§ **Task**
In the listing below, find the line containing "none -> grey 1x3 brick [125,215,187,289]" and the line containing "none -> pink 1x1 plate [522,105,573,147]". Repeat exactly those two lines and every line between them.

----------

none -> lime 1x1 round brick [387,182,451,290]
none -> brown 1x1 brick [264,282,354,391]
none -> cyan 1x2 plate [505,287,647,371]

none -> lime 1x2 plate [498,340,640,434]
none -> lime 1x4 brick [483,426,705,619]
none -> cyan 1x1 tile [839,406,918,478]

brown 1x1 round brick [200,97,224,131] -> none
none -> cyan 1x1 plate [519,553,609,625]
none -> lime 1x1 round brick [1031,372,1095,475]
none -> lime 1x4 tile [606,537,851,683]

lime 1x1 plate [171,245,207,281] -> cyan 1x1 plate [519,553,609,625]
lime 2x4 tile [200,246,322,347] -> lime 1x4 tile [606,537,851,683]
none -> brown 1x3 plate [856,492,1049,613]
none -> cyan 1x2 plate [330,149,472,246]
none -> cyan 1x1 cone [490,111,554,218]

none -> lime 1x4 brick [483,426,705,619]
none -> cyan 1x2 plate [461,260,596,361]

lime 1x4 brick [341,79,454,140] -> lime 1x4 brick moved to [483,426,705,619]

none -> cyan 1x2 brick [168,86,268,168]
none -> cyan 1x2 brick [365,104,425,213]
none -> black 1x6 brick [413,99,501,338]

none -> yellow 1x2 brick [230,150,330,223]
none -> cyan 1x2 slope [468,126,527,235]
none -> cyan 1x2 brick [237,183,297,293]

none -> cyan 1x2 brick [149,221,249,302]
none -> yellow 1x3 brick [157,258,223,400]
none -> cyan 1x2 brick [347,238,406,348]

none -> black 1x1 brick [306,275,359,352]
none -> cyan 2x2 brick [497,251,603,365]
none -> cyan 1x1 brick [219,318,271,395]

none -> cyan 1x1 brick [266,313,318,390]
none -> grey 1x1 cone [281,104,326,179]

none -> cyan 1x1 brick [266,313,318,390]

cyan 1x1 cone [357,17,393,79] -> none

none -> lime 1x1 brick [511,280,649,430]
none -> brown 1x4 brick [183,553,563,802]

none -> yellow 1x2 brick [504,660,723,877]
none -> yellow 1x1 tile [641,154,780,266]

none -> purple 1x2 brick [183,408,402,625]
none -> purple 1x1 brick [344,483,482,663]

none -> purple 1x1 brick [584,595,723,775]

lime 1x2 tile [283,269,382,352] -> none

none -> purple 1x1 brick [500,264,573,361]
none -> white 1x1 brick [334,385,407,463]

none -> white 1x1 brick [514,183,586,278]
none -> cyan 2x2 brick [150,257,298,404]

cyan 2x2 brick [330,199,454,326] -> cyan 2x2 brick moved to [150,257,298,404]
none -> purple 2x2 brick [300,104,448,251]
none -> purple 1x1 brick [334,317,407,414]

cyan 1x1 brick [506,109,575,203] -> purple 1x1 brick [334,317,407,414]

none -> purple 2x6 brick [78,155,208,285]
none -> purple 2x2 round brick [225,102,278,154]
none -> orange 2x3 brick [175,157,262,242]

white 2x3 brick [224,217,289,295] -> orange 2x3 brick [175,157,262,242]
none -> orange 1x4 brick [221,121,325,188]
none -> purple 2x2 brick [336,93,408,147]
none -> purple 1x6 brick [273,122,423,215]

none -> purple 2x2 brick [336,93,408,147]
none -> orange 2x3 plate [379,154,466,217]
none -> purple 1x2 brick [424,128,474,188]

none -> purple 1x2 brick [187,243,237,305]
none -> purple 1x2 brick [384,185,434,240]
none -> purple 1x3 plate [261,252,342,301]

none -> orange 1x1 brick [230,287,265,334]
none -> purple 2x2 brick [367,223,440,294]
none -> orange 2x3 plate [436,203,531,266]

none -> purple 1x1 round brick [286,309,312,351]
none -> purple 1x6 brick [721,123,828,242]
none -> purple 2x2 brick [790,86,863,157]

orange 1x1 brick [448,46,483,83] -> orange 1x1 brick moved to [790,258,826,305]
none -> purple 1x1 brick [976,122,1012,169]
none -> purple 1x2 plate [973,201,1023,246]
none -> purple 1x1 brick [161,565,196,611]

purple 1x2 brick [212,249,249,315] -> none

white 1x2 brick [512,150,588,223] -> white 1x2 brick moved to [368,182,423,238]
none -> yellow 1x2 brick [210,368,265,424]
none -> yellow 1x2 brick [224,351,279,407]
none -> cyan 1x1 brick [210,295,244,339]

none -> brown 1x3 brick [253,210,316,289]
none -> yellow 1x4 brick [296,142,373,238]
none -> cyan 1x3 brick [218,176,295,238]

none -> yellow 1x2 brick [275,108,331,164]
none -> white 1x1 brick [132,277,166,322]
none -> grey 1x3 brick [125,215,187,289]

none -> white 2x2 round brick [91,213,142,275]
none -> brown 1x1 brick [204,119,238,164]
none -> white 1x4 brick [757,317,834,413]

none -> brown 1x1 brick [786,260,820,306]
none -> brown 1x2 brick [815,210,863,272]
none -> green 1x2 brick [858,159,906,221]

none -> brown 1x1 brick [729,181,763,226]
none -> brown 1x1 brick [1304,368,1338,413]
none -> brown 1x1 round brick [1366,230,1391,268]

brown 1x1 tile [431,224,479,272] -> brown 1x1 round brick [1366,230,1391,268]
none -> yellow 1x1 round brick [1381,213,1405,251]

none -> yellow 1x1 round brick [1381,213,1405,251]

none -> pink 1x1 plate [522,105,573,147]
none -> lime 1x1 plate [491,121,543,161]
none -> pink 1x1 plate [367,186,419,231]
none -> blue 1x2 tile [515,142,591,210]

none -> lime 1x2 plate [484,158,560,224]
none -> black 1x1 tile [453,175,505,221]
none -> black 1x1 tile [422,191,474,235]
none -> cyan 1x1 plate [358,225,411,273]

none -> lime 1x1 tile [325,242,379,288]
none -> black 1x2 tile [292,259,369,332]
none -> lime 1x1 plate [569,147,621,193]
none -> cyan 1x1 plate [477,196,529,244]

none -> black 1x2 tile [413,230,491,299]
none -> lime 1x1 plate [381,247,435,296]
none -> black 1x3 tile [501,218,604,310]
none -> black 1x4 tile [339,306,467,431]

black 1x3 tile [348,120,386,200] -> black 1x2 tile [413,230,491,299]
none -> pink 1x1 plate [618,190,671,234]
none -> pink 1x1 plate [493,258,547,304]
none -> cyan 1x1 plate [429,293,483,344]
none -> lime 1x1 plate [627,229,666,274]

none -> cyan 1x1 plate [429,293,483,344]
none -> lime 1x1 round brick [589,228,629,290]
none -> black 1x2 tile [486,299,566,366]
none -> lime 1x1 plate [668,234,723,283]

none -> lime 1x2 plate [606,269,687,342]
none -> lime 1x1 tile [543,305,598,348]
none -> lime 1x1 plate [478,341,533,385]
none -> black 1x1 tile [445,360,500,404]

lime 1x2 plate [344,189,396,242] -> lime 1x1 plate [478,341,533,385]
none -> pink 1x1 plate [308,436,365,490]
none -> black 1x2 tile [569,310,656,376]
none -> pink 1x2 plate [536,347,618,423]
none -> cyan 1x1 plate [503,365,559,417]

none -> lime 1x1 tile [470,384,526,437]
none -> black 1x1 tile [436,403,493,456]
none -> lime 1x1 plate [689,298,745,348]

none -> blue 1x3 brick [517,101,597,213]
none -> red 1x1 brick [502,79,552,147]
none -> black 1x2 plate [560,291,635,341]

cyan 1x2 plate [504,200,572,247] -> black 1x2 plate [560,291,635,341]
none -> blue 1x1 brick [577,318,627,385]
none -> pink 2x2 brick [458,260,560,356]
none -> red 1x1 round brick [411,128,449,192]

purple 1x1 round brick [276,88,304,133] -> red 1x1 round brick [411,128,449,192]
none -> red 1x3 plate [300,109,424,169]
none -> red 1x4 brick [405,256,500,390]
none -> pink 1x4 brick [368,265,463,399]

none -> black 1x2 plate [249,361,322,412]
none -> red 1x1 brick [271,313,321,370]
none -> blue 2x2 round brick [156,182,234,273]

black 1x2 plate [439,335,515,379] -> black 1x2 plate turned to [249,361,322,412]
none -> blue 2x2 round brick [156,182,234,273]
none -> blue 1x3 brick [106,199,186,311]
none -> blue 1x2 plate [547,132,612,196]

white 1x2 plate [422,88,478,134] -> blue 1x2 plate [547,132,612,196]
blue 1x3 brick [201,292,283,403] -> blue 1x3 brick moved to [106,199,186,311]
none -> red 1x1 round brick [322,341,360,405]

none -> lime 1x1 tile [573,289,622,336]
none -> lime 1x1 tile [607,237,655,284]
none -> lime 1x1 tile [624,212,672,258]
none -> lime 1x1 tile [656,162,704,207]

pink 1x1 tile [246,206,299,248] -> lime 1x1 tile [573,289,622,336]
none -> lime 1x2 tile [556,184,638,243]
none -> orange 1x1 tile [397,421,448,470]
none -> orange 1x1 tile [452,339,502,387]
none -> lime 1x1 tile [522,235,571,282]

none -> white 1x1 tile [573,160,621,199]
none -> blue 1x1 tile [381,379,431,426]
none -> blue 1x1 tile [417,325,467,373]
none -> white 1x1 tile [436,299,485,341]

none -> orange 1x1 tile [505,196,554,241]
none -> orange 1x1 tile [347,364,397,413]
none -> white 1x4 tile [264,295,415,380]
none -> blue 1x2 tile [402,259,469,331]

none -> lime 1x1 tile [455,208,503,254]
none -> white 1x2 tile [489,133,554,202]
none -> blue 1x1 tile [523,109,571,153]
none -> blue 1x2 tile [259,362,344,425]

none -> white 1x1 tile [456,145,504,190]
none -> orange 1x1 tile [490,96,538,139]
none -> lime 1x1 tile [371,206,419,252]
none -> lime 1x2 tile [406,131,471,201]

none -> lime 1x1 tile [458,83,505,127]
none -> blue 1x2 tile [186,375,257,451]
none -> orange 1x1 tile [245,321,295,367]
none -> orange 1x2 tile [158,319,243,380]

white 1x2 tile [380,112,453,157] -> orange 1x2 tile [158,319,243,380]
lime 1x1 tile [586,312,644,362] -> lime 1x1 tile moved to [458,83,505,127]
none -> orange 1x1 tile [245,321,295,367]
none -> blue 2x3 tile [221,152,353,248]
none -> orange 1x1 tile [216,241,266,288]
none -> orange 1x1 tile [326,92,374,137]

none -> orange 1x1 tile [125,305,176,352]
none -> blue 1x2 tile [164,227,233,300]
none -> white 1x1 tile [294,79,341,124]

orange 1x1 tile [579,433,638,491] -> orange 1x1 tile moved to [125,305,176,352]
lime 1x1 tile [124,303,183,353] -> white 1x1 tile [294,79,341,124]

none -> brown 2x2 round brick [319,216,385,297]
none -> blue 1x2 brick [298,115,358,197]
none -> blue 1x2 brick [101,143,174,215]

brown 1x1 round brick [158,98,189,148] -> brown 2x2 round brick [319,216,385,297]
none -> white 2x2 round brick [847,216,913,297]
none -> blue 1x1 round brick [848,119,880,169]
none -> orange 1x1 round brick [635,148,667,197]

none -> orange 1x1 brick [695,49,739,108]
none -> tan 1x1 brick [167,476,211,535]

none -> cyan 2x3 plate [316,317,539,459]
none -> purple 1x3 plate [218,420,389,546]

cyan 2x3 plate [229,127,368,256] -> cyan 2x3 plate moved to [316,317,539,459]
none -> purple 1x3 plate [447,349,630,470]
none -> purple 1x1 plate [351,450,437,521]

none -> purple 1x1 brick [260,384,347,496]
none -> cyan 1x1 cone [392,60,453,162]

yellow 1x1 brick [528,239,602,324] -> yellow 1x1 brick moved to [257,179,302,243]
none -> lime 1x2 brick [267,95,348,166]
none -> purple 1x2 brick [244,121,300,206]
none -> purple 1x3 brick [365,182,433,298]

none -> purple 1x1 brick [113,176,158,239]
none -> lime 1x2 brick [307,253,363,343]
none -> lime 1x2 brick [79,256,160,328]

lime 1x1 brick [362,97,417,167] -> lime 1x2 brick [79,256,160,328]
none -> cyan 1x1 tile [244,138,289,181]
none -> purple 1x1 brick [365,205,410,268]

----------

§ **Output for this exercise**
none -> grey 1x3 brick [125,215,187,289]

none -> white 2x2 round brick [91,213,142,275]
none -> brown 1x1 brick [204,119,238,164]
none -> white 1x4 brick [757,317,834,413]

none -> brown 1x1 brick [786,260,820,306]
none -> brown 1x2 brick [815,210,863,272]
none -> green 1x2 brick [858,159,906,221]

none -> brown 1x1 brick [729,181,763,226]
none -> brown 1x1 brick [1304,368,1338,413]
none -> brown 1x1 round brick [1366,230,1391,268]

brown 1x1 tile [431,224,479,272] -> brown 1x1 round brick [1366,230,1391,268]
none -> yellow 1x1 round brick [1381,213,1405,251]

none -> yellow 1x1 round brick [1381,213,1405,251]

none -> pink 1x1 plate [522,105,573,147]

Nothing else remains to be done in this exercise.